**Description of the task:**
If a line below falls between the line with "List all building" and the line with "This is a 0.23", or is one of those two, output it exactly; output nothing else and no pictures.

**Supplied records:**
════════════════

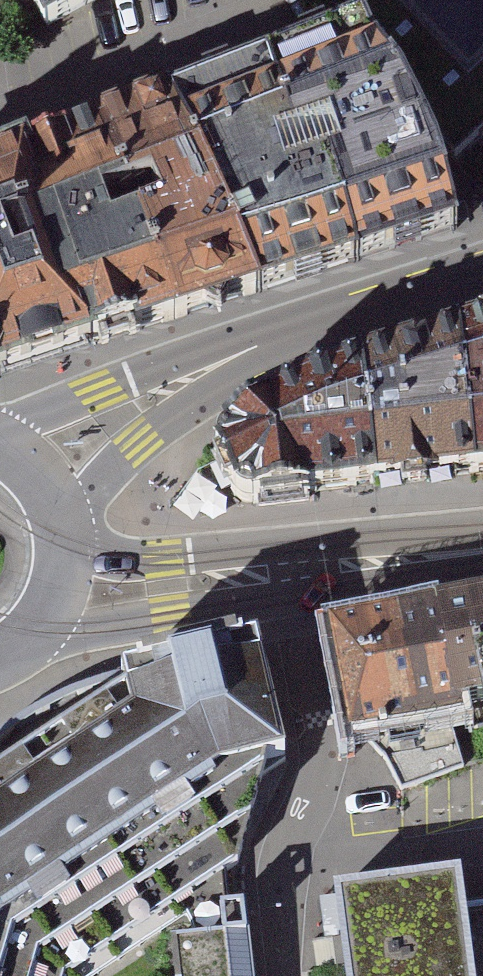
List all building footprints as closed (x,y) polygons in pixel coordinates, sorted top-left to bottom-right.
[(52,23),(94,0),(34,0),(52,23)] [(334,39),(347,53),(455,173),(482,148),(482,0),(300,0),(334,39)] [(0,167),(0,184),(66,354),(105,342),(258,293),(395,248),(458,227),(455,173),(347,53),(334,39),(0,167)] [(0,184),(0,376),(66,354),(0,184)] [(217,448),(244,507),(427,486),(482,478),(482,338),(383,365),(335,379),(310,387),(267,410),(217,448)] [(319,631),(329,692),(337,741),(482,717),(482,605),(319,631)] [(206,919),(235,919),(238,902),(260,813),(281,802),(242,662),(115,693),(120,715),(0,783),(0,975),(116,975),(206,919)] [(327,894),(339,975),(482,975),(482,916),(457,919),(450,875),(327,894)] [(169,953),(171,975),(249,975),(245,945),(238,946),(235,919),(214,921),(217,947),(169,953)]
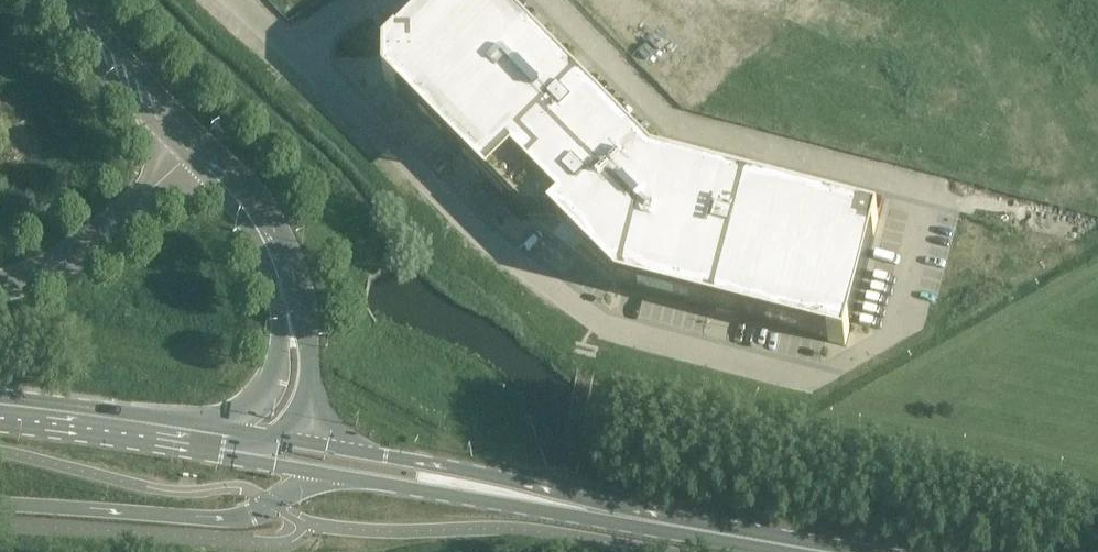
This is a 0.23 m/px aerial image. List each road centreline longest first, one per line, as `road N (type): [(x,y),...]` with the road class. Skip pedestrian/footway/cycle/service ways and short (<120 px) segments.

════════════════

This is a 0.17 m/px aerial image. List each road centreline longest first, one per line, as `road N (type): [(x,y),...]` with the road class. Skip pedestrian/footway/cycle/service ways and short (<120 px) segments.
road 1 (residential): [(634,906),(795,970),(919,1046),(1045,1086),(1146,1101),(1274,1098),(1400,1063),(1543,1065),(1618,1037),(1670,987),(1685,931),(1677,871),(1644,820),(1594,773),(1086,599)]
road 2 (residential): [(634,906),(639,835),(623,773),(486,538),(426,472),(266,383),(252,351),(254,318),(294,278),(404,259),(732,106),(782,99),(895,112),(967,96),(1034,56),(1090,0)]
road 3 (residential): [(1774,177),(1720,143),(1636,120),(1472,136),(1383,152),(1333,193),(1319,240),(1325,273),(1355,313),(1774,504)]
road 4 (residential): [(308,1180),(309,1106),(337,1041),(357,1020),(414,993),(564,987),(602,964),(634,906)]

════════════════

**Answer to this problem:**
List all building footprints as closed (x,y) polygons in pixel coordinates, sorted top-left to bottom-right.
[(52,23),(94,0),(34,0),(52,23)] [(334,39),(347,53),(455,173),(482,148),(482,0),(300,0),(334,39)] [(0,167),(0,184),(66,354),(105,342),(258,293),(395,248),(458,227),(455,173),(347,53),(334,39),(0,167)] [(0,184),(0,376),(66,354),(0,184)] [(217,448),(244,507),(427,486),(482,478),(482,338),(383,365),(335,379),(310,387),(267,410),(217,448)] [(319,631),(329,692),(337,741),(482,717),(482,605),(319,631)] [(206,919),(235,919),(238,902),(260,813),(281,802),(242,662),(115,693),(120,715),(0,783),(0,975),(116,975),(206,919)] [(327,894),(339,975),(482,975),(482,916),(457,919),(450,875),(327,894)] [(169,953),(171,975),(249,975),(245,945),(238,946),(235,919),(214,921),(217,947),(169,953)]
This is a 0.23 m/px aerial image. List each road centreline longest first, one per line, as `road N (type): [(x,y),...]` with the road class. Skip pedestrian/footway/cycle/service ways and short (<120 px) segments.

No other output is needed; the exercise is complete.